Every entry, start to finish, should be printed verbatim without pictures.

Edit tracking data
⁂

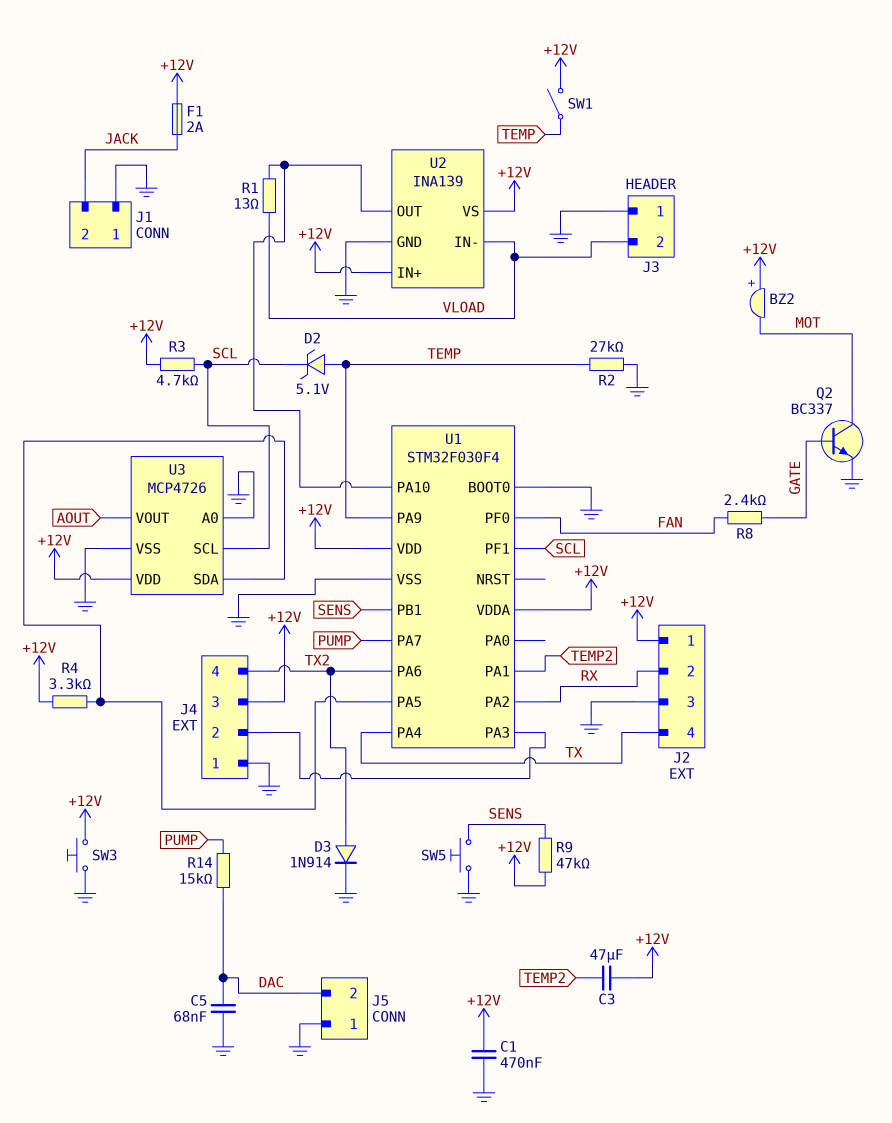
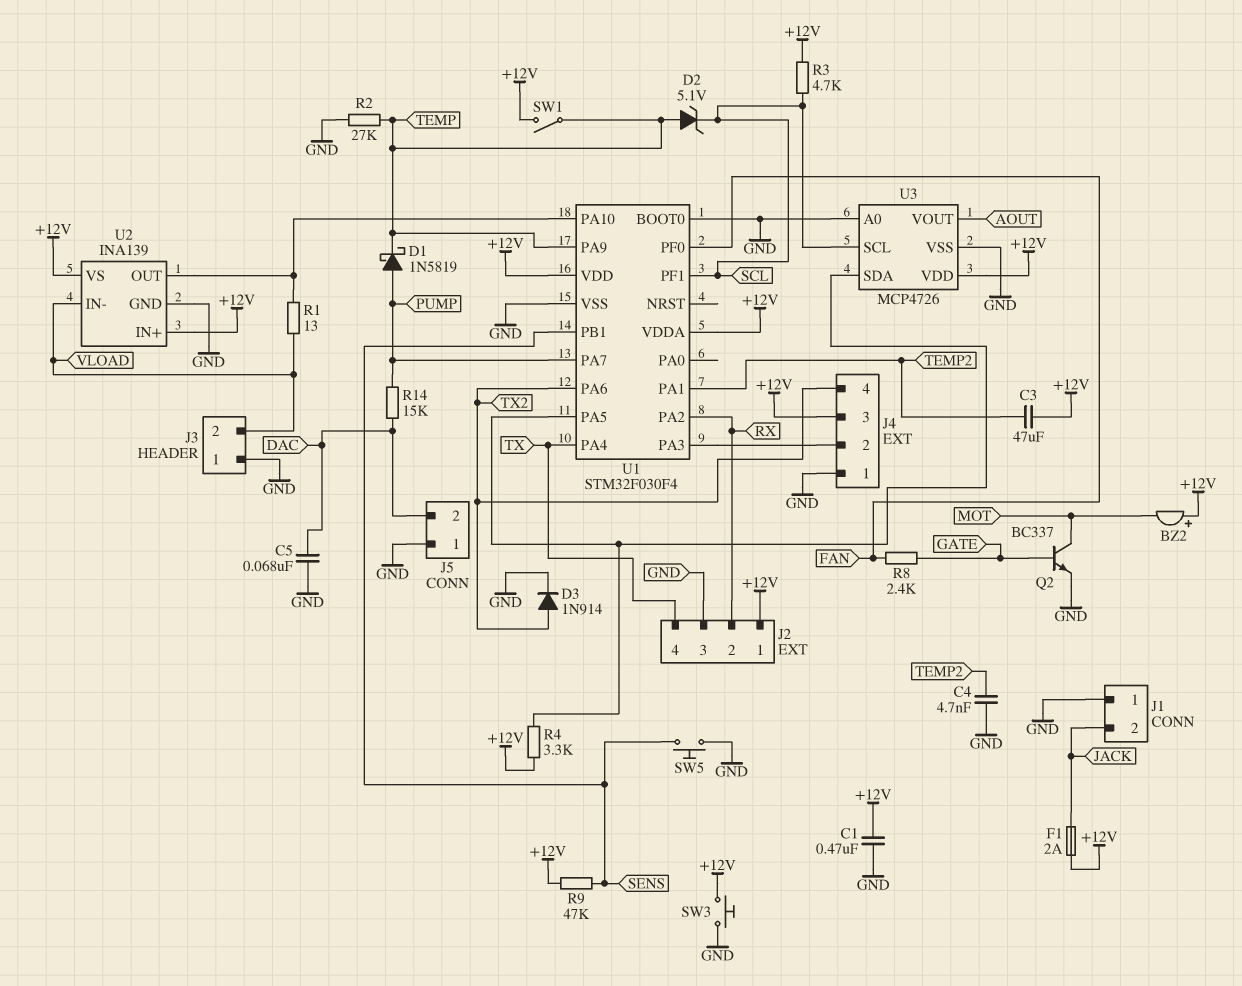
C4: none -> 4.7nF (GND, TEMP2)
D1: none -> schottky 1N5819 (A PUMP, K TEMP)

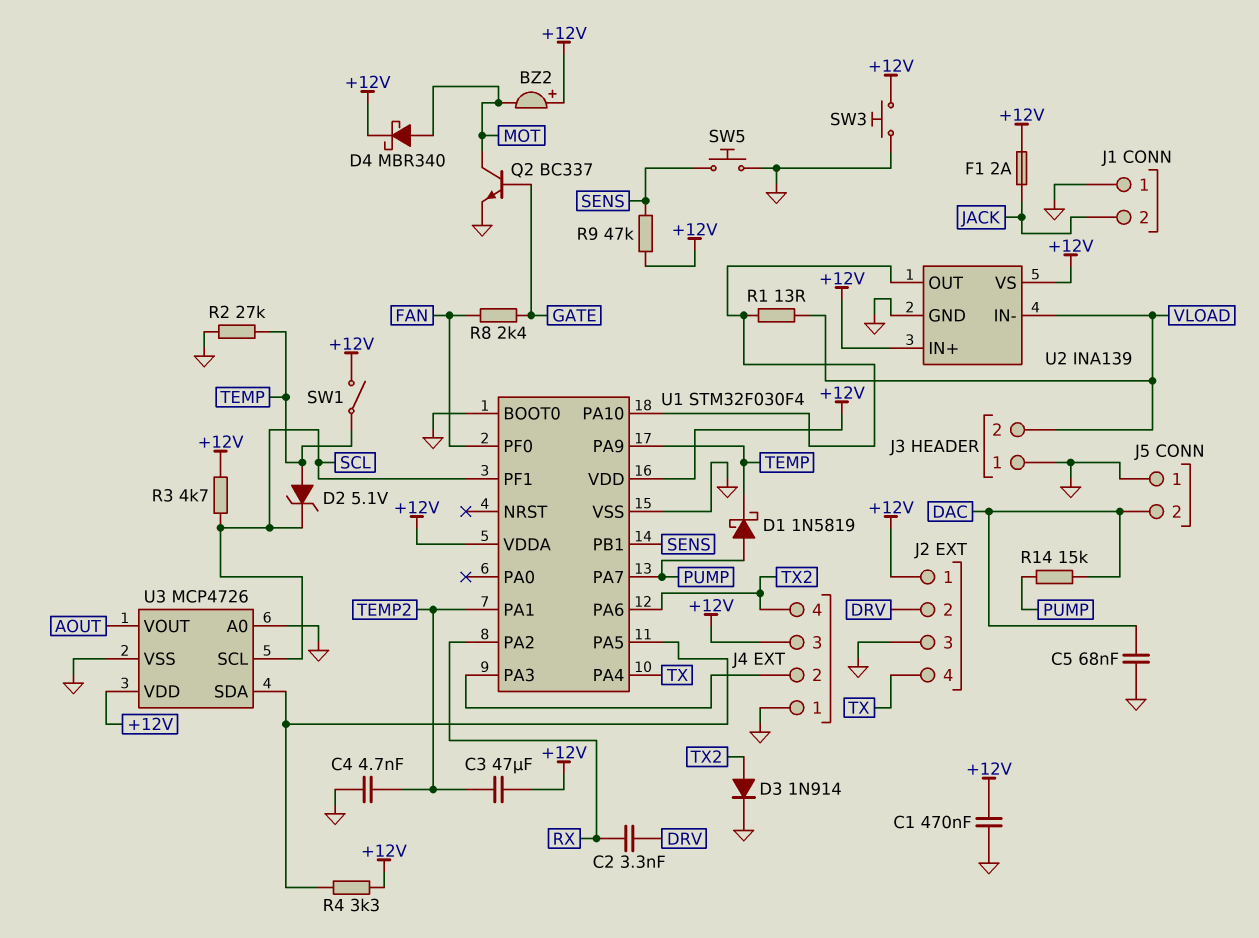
C2: none -> 3.3nF (DRV, RX)
D4: none -> schottky MBR340 (A MOT, K +12V)
J2 pin 2: RX -> DRV

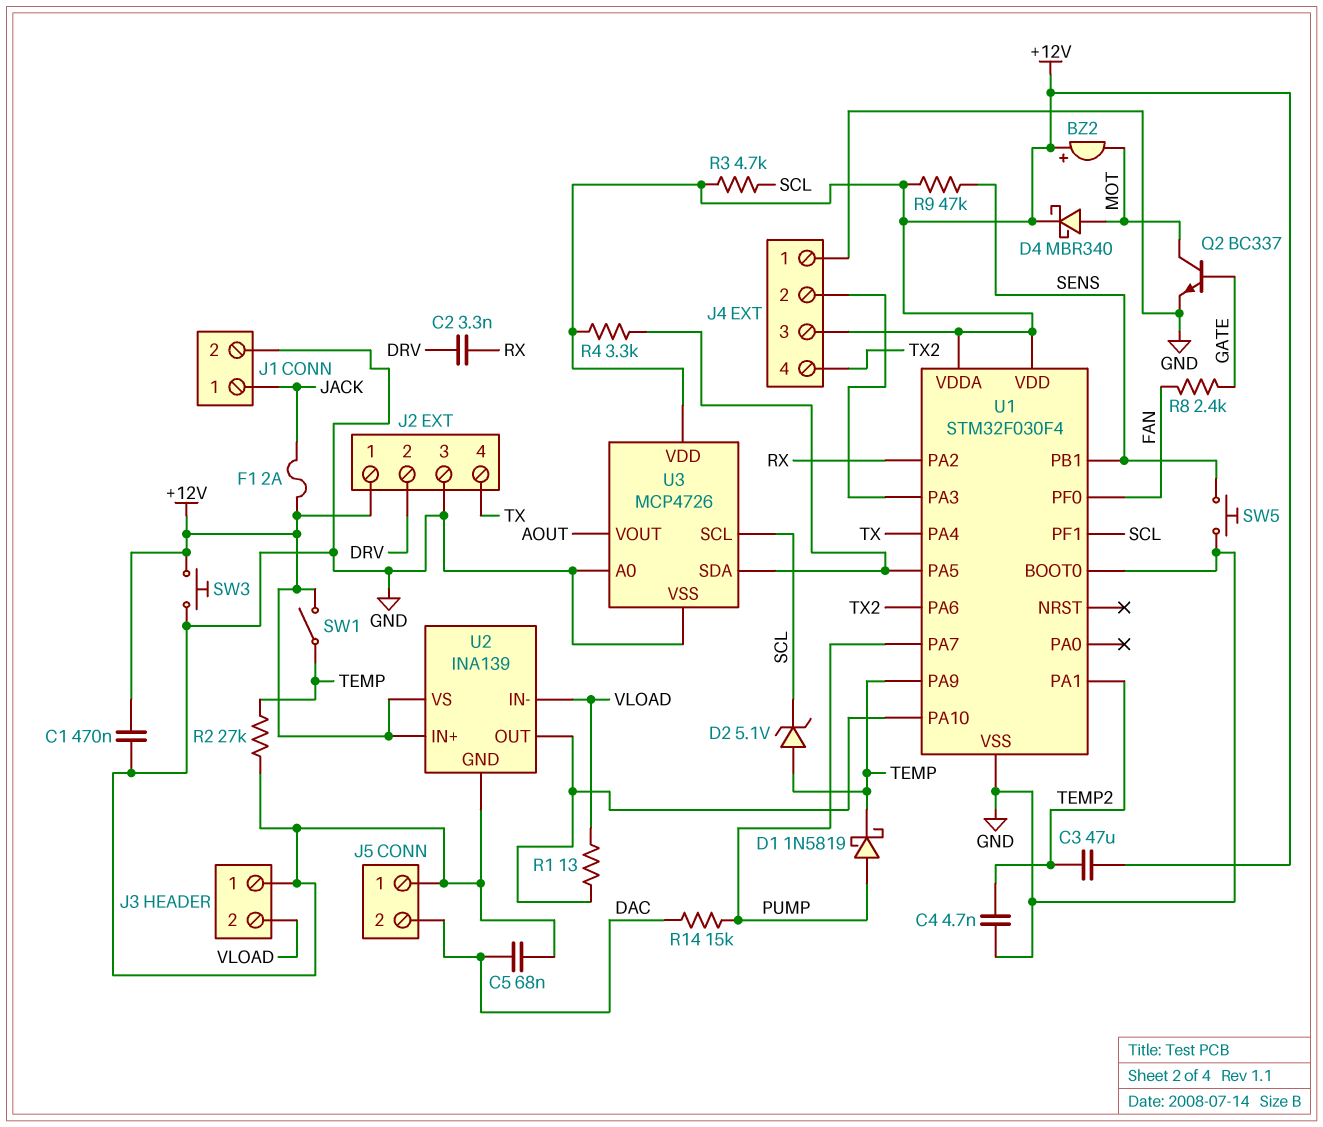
D3: diode 1N914 (A TX2, K GND) -> none
J1 pin 1: GND -> JACK
J1 pin 2: JACK -> GND

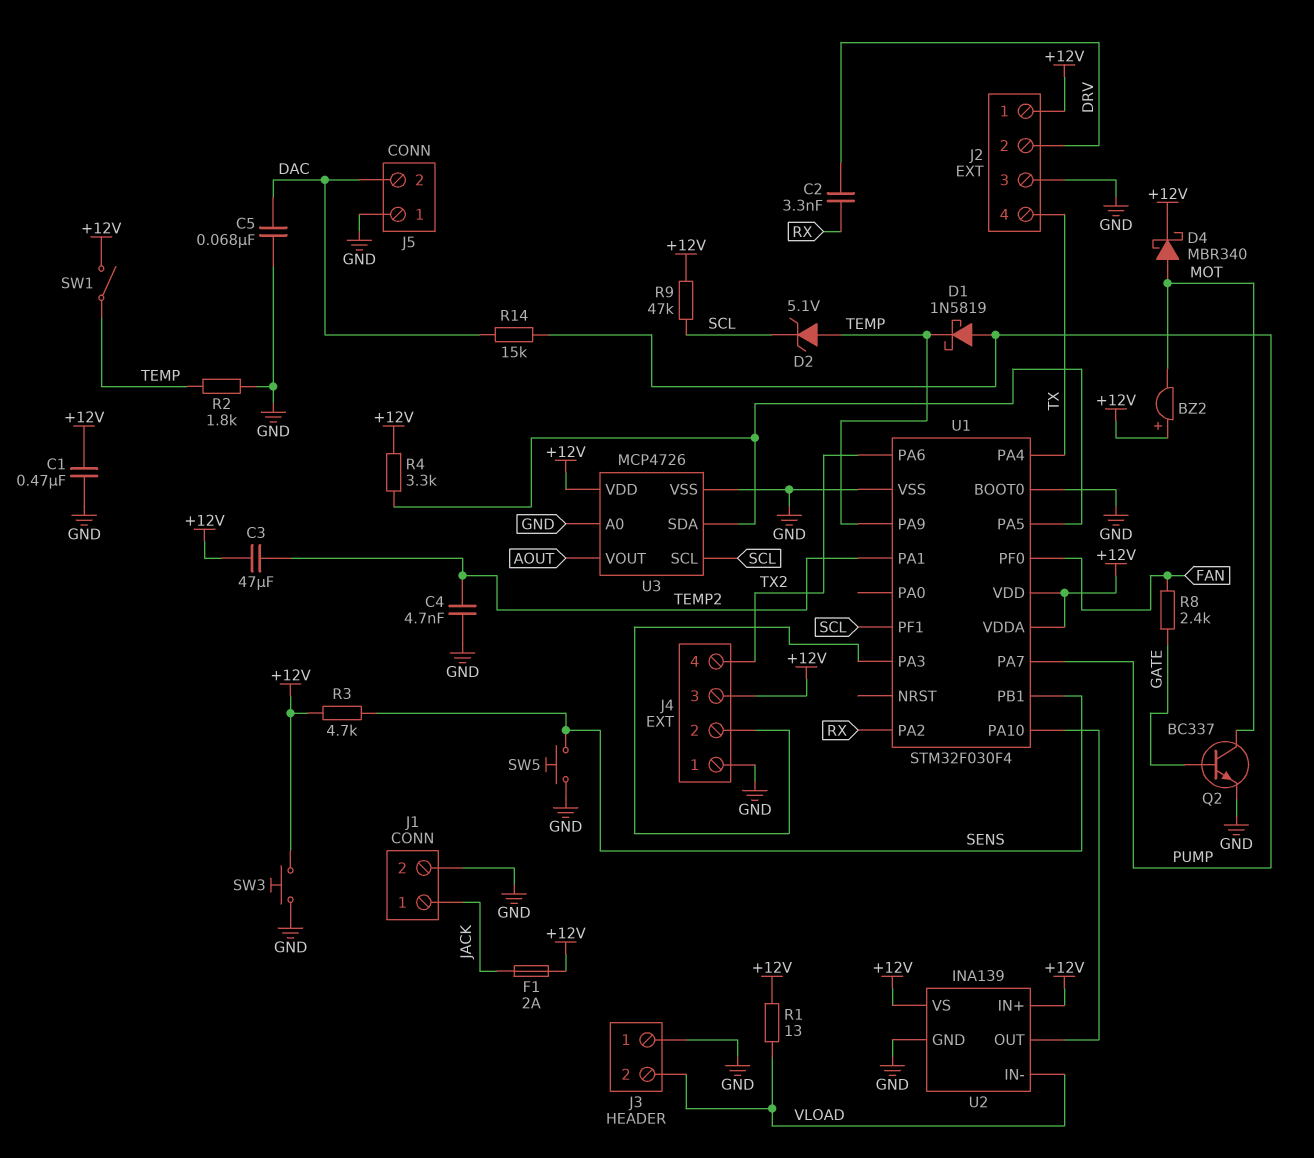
R1: 13 (U1/PA10, VLOAD) -> 13 (+12V, VLOAD)
R2: 27k (GND, TEMP) -> 1.8k (GND, TEMP)
R3: 4.7k (+12V, SCL) -> 4.7k (+12V, SENS)
R9: 47k (+12V, SENS) -> 47k (+12V, SCL)

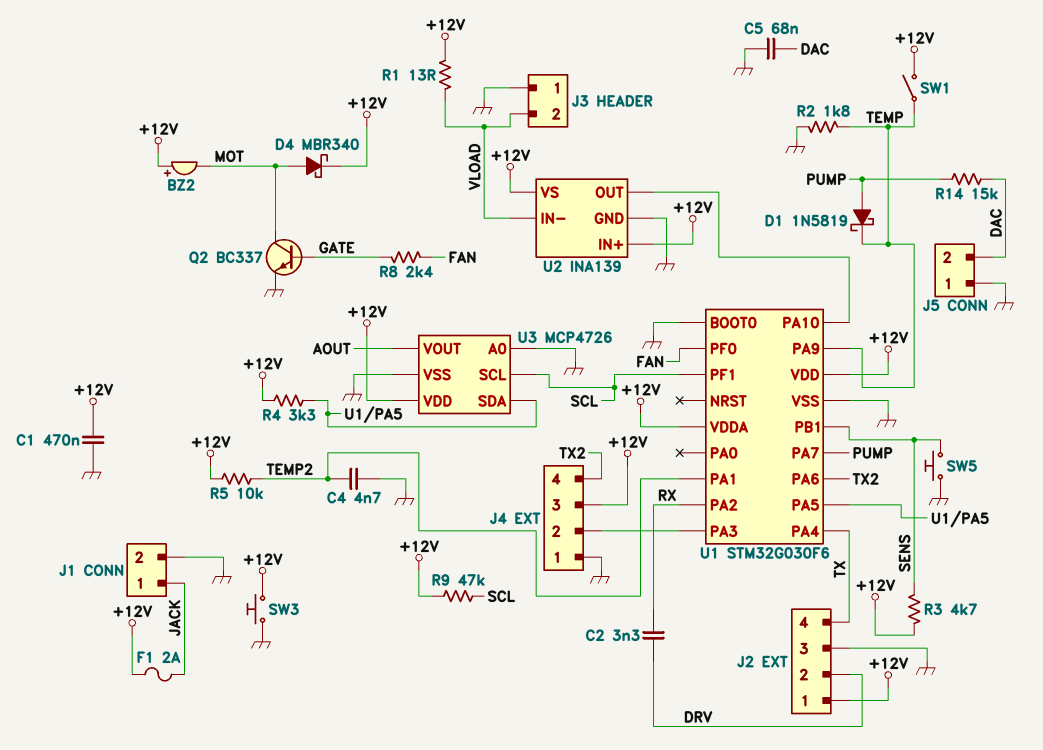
C3: 47uF (+12V, TEMP2) -> none
D2: zener 5.1V (A TEMP, K SCL) -> none
R5: none -> 10k (+12V, TEMP2)
U1: STM32F030F4 -> STM32G030F6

⁂

**Answer for this exercise:**
C4: none -> 4.7nF (GND, TEMP2)
D1: none -> schottky 1N5819 (A PUMP, K TEMP)

C2: none -> 3.3nF (DRV, RX)
D4: none -> schottky MBR340 (A MOT, K +12V)
J2 pin 2: RX -> DRV

D3: diode 1N914 (A TX2, K GND) -> none
J1 pin 1: GND -> JACK
J1 pin 2: JACK -> GND

R1: 13 (U1/PA10, VLOAD) -> 13 (+12V, VLOAD)
R2: 27k (GND, TEMP) -> 1.8k (GND, TEMP)
R3: 4.7k (+12V, SCL) -> 4.7k (+12V, SENS)
R9: 47k (+12V, SENS) -> 47k (+12V, SCL)

C3: 47uF (+12V, TEMP2) -> none
D2: zener 5.1V (A TEMP, K SCL) -> none
R5: none -> 10k (+12V, TEMP2)
U1: STM32F030F4 -> STM32G030F6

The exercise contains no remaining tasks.